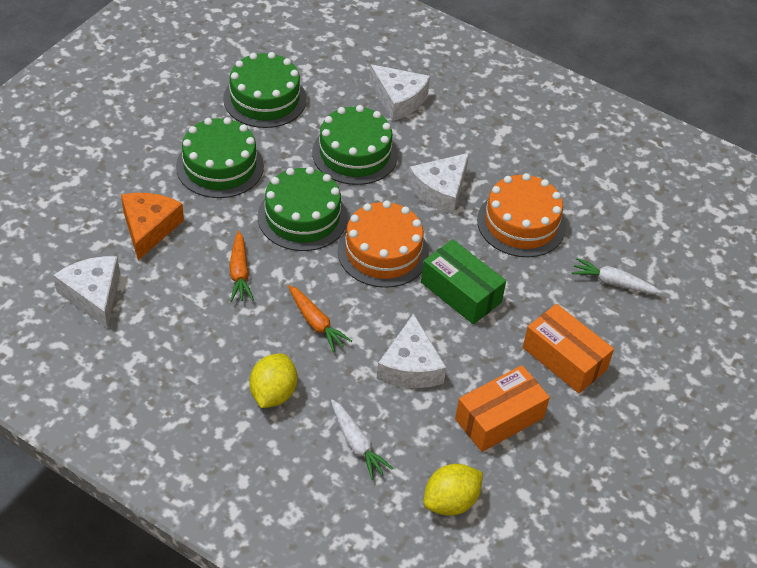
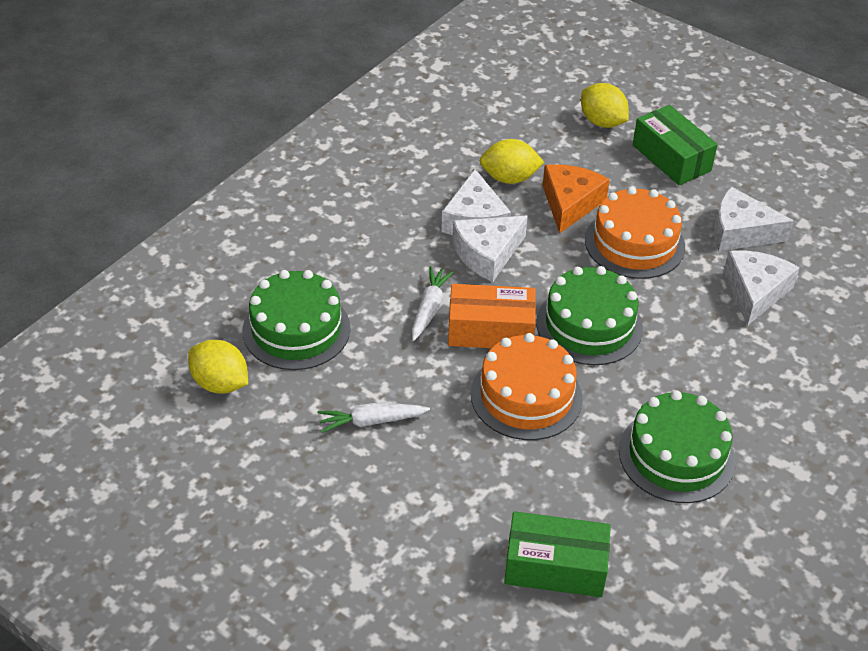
green box: 1 -> 2
green cake: 4 -> 3
orange box: 2 -> 1
orange carrot: 2 -> 0
yellow lemon: 2 -> 3

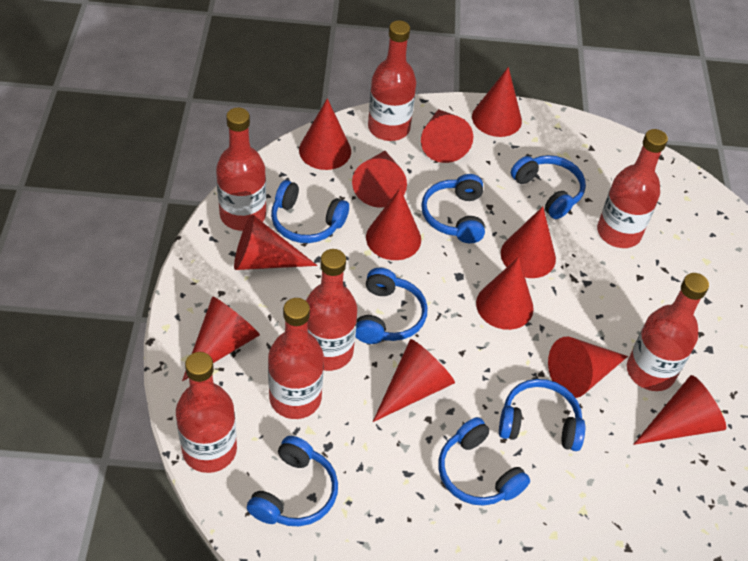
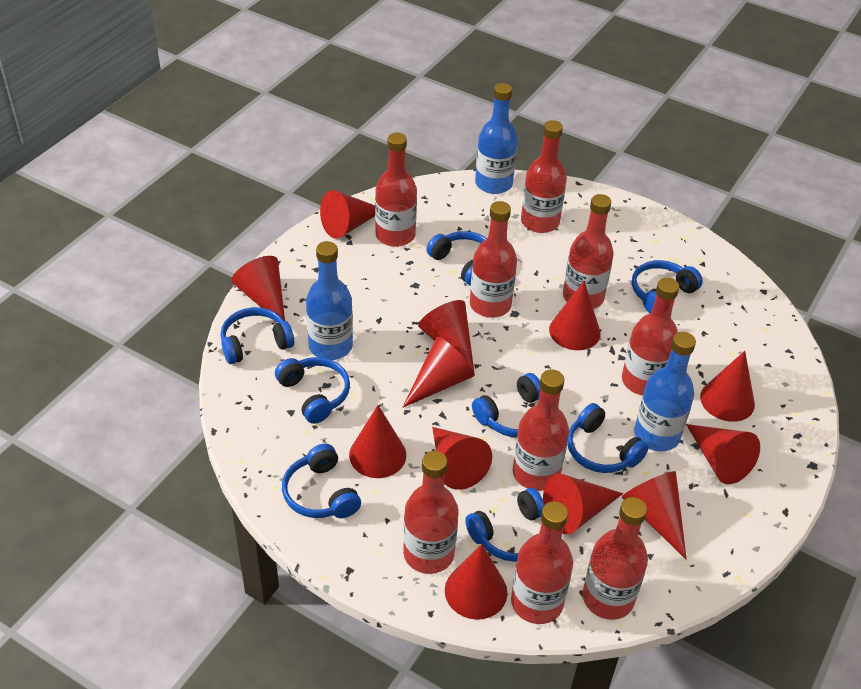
blue bottle: 0 -> 3
blue headphones: 7 -> 8
red bottle: 7 -> 9

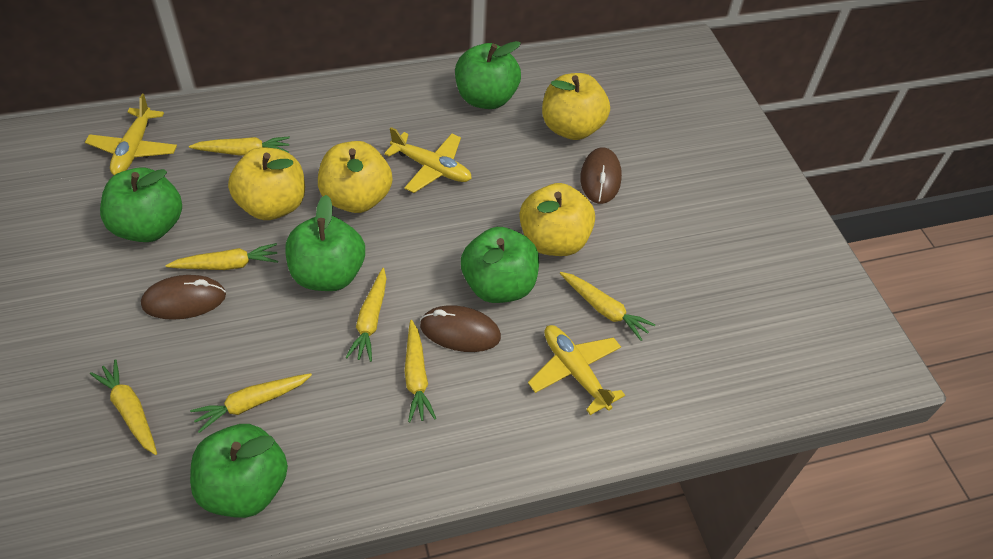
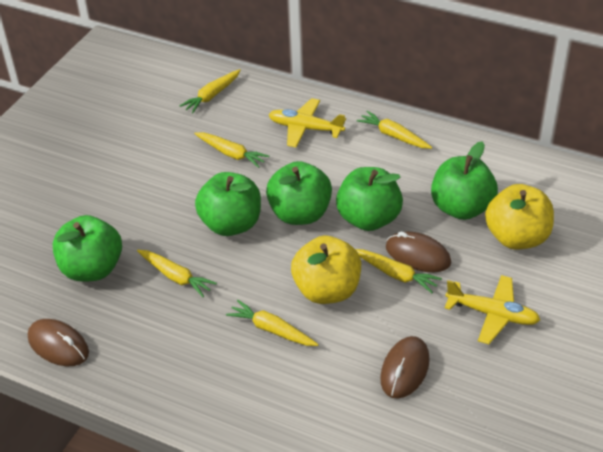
yellow apple: 4 -> 2
yellow carrot: 7 -> 6
yellow plane: 3 -> 2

- Task statement: Output each record verbatim, but skip anything that is a picture.

- Completed exercise:
green box: 1 -> 2
green cake: 4 -> 3
orange box: 2 -> 1
orange carrot: 2 -> 0
yellow lemon: 2 -> 3

blue bottle: 0 -> 3
blue headphones: 7 -> 8
red bottle: 7 -> 9

yellow apple: 4 -> 2
yellow carrot: 7 -> 6
yellow plane: 3 -> 2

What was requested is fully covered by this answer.